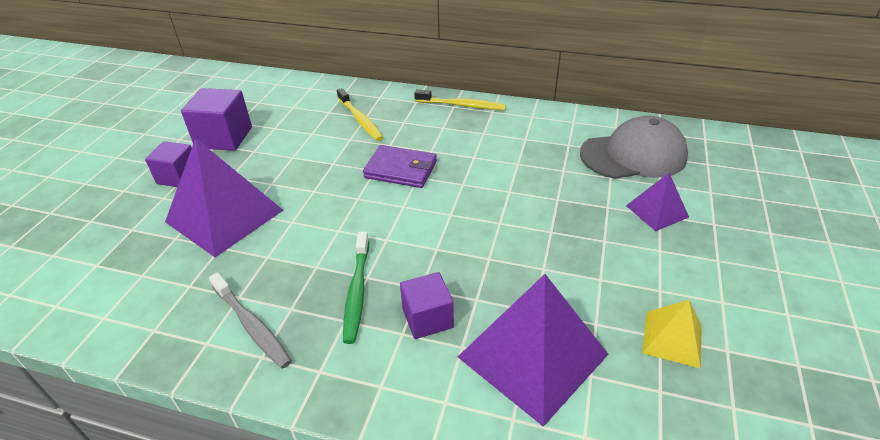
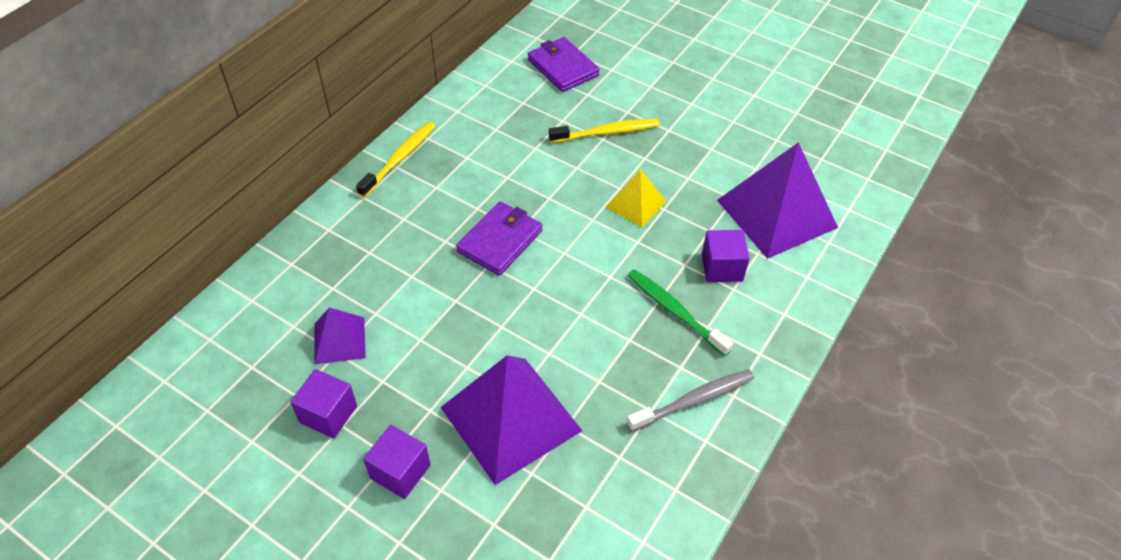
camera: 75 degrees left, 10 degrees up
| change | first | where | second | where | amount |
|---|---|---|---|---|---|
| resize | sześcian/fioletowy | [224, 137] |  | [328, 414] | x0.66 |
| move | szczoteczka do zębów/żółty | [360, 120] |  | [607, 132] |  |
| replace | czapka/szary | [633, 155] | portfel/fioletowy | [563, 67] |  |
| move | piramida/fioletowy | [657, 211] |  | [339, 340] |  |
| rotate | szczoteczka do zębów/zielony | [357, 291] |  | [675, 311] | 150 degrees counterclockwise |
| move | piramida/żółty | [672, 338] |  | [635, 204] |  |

:::::

### Task
Restate the full listing word for word, excluding images.

### Exercise response
camera: 75 degrees left, 10 degrees up
| change | first | where | second | where | amount |
|---|---|---|---|---|---|
| resize | sześcian/fioletowy | [224, 137] |  | [328, 414] | x0.66 |
| move | szczoteczka do zębów/żółty | [360, 120] |  | [607, 132] |  |
| replace | czapka/szary | [633, 155] | portfel/fioletowy | [563, 67] |  |
| move | piramida/fioletowy | [657, 211] |  | [339, 340] |  |
| rotate | szczoteczka do zębów/zielony | [357, 291] |  | [675, 311] | 150 degrees counterclockwise |
| move | piramida/żółty | [672, 338] |  | [635, 204] |  |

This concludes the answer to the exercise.